- [Collected data]:
►

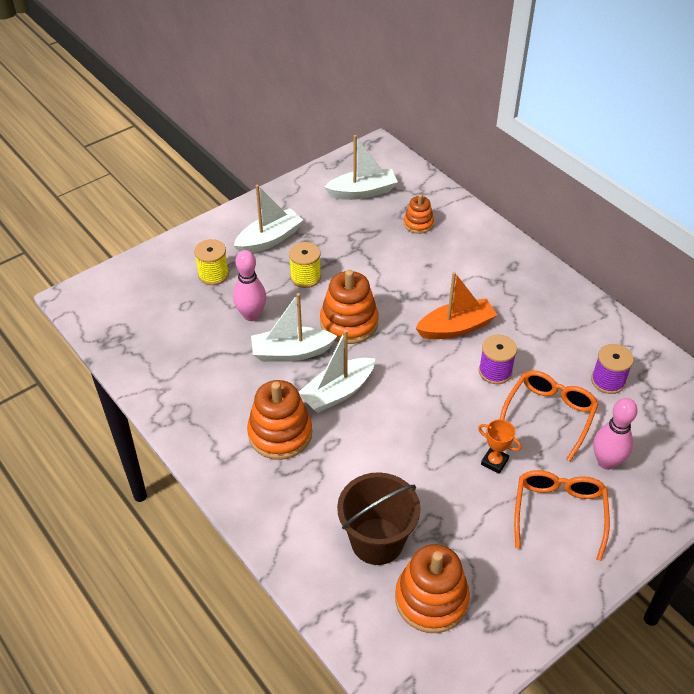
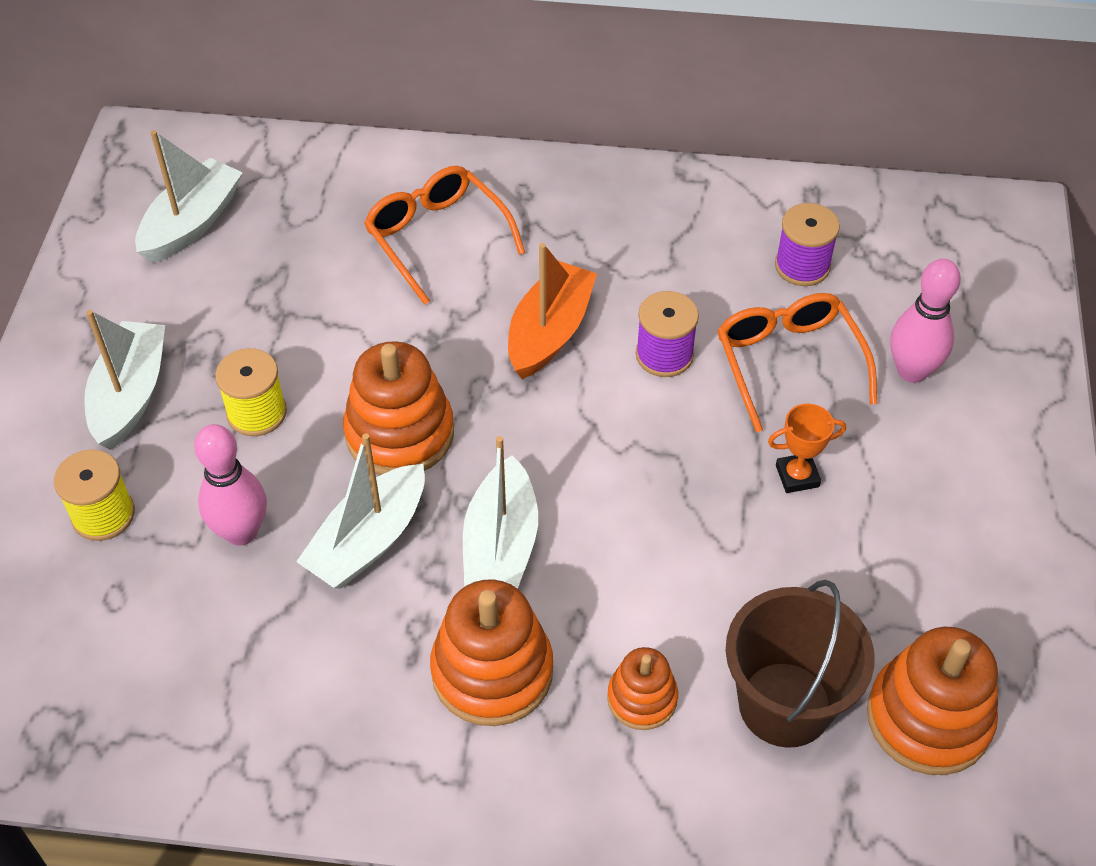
camera: 45 degrees left, 5 degrees up
(418, 223) = (330, 218): orange stacking toy -> orange stacking toy (642, 698)
(559, 512) = (934, 479): orange glasses -> orange glasses (437, 238)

◄

Only text belongs in the copy: repeat each line of the data exactly and leave out the pictures.

camera: 45 degrees left, 5 degrees up
(418, 223) = (330, 218): orange stacking toy -> orange stacking toy (642, 698)
(559, 512) = (934, 479): orange glasses -> orange glasses (437, 238)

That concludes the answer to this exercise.